++++ Material supplied

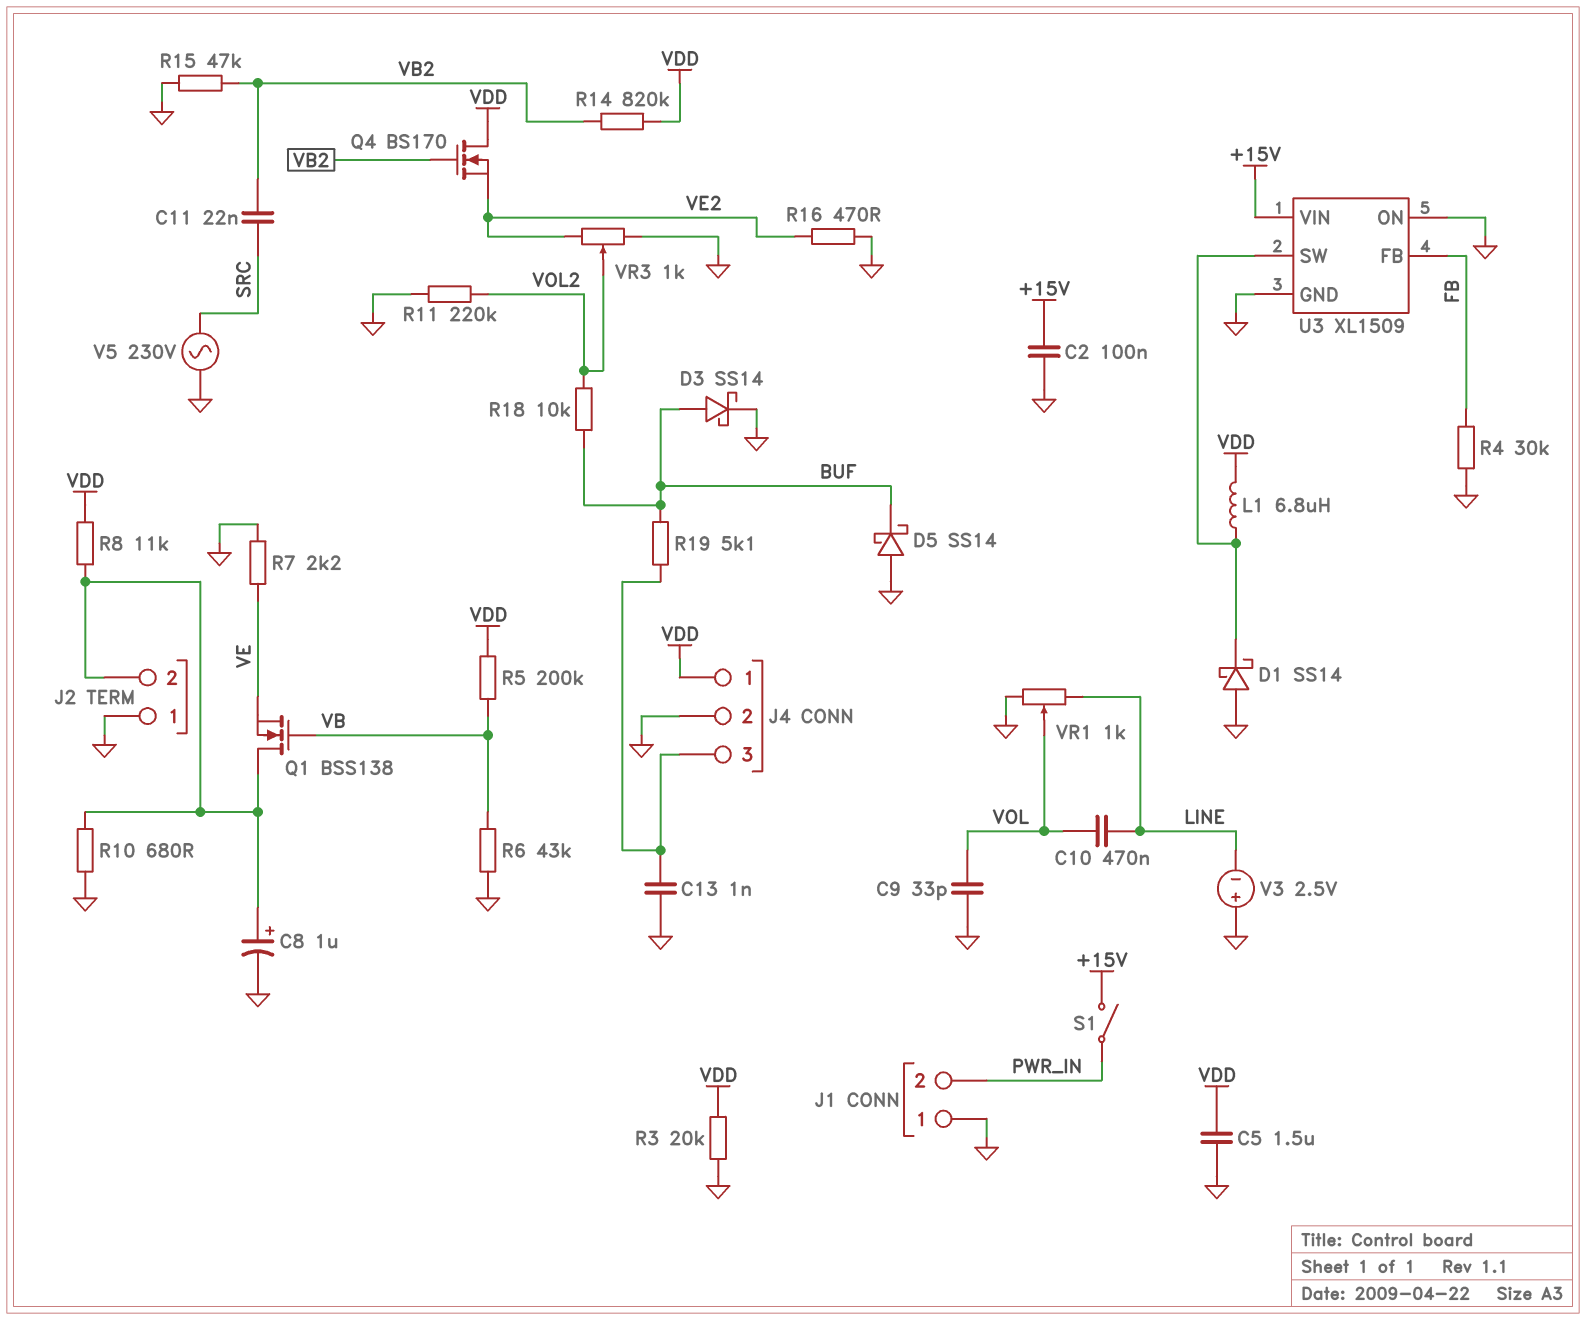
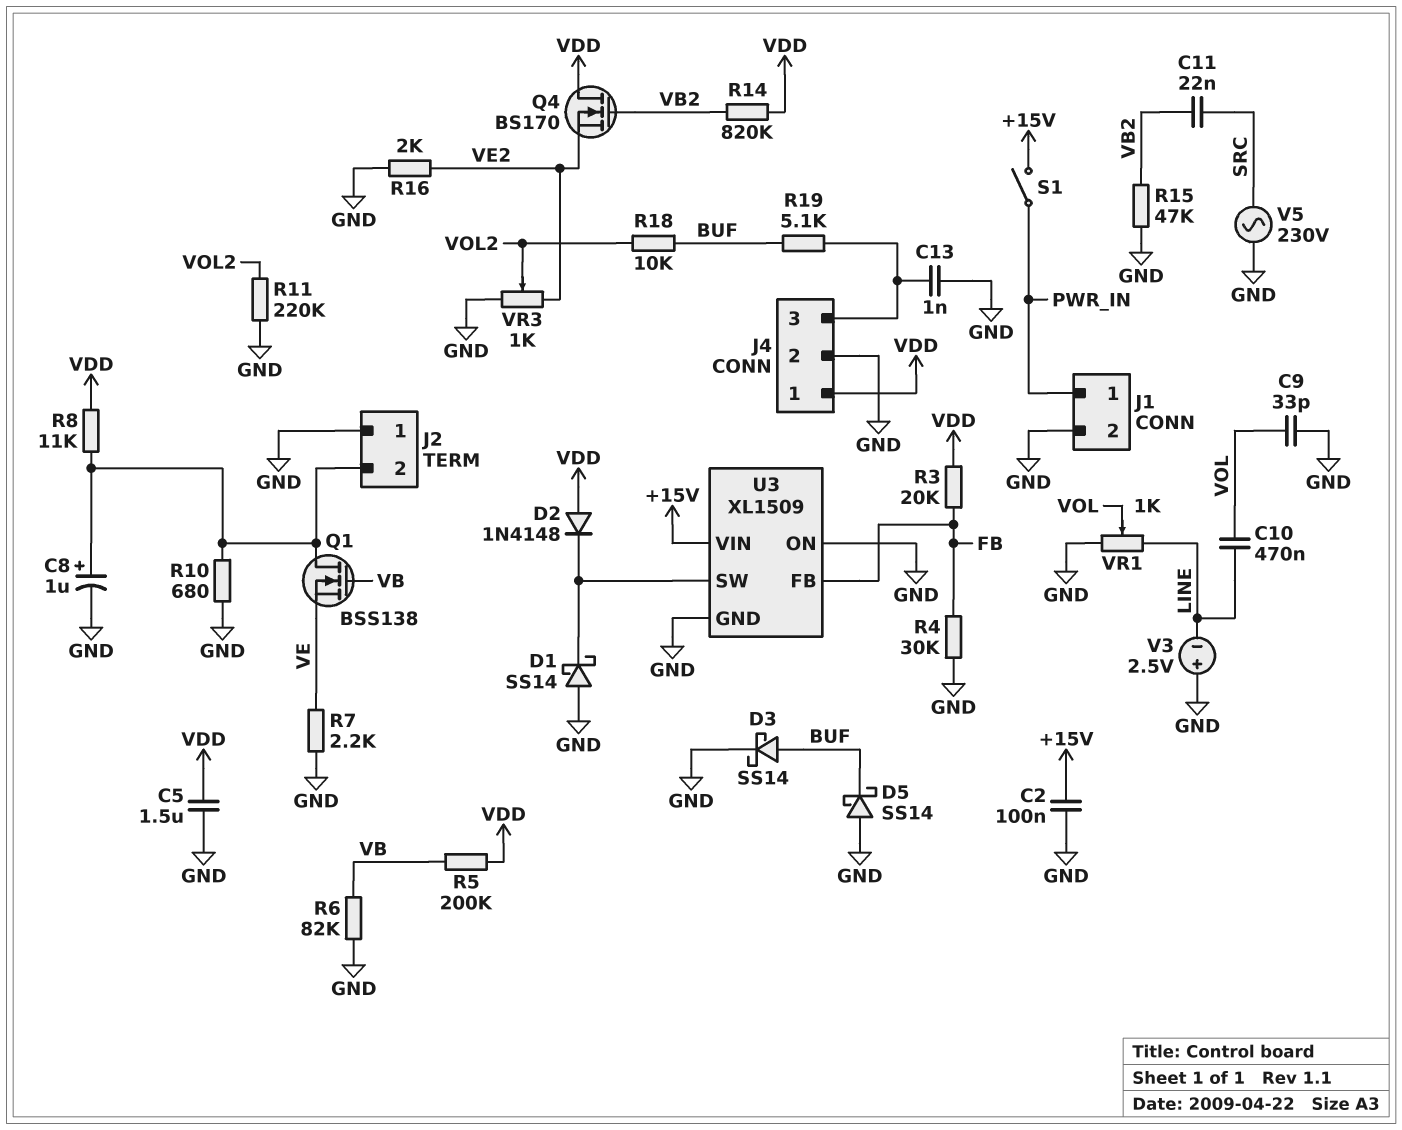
D2: none -> diode 1N4148 (A VDD, K U3/SW)
J1 pin 1: GND -> PWR_IN
J1 pin 2: PWR_IN -> GND
L1: 6.8uH (U3/SW, VDD) -> none
R3: 20k (GND, VDD) -> 20k (FB, VDD)
R6: 43k (GND, VB) -> 82k (GND, VB)
R16: 470 (GND, VE2) -> 2k (GND, VE2)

++++++++

### What is needed:
Output the data exactly as it is, with the pictures dropped.

### Output:
D2: none -> diode 1N4148 (A VDD, K U3/SW)
J1 pin 1: GND -> PWR_IN
J1 pin 2: PWR_IN -> GND
L1: 6.8uH (U3/SW, VDD) -> none
R3: 20k (GND, VDD) -> 20k (FB, VDD)
R6: 43k (GND, VB) -> 82k (GND, VB)
R16: 470 (GND, VE2) -> 2k (GND, VE2)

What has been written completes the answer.